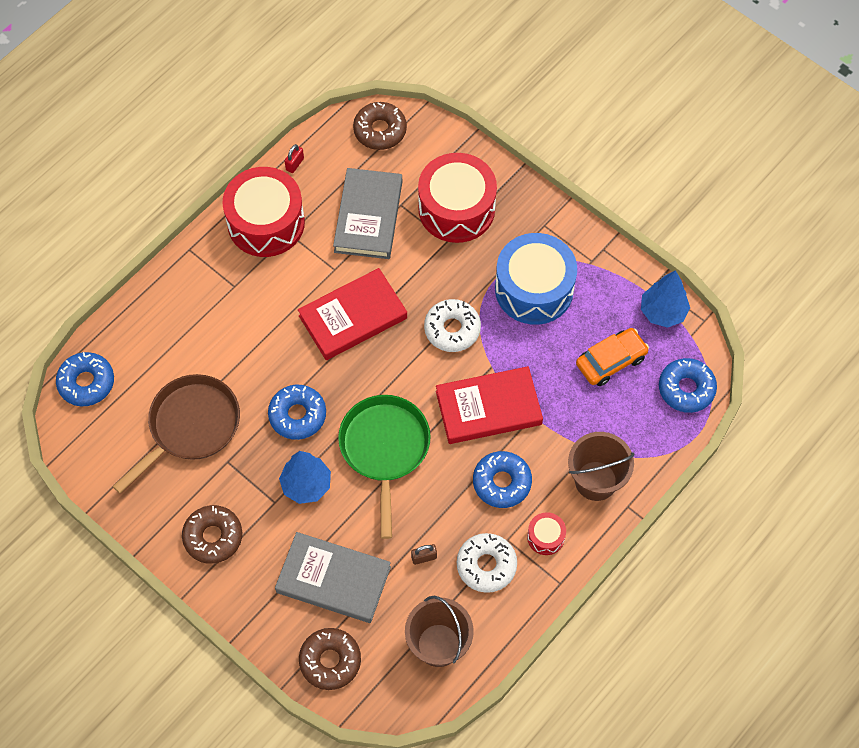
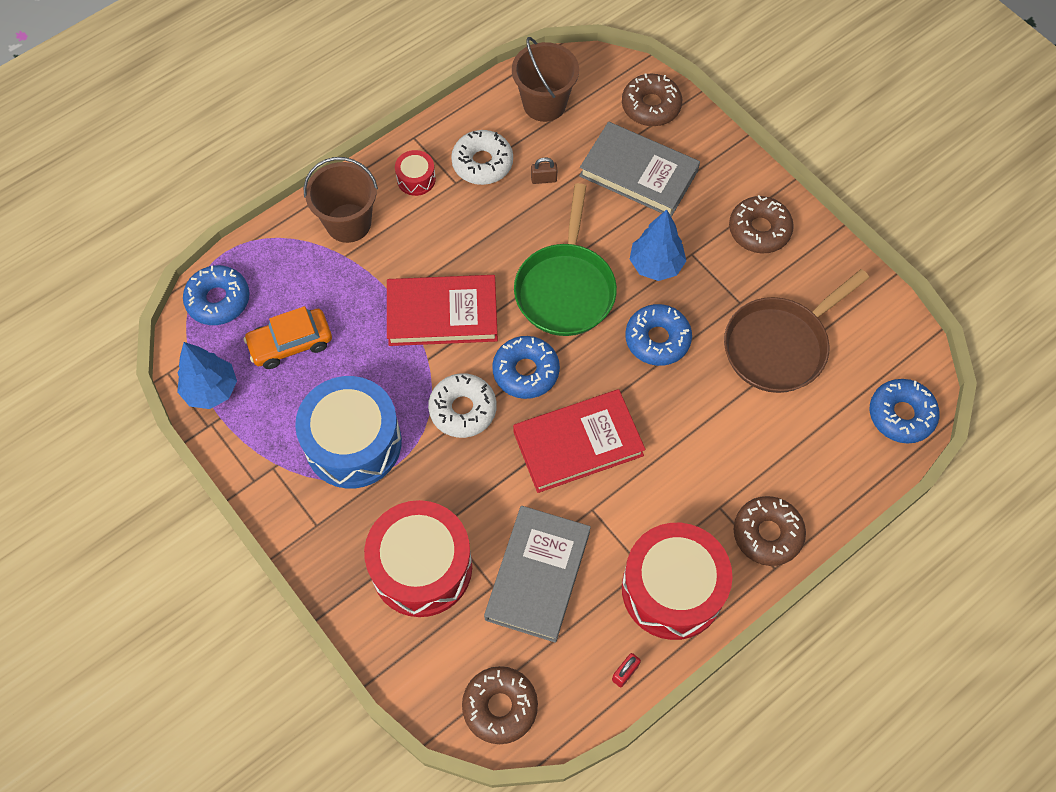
camera: 170 degrees left, 0 degrees up
(195, 272) = (767, 534): none -> brown donut
(502, 482) = (447, 236): blue donut -> blue donut (526, 371)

::::

Instructions for the task —
Your answer should consist of the lines above that hold the word "donut".

Task answer —
(195, 272) = (767, 534): none -> brown donut
(502, 482) = (447, 236): blue donut -> blue donut (526, 371)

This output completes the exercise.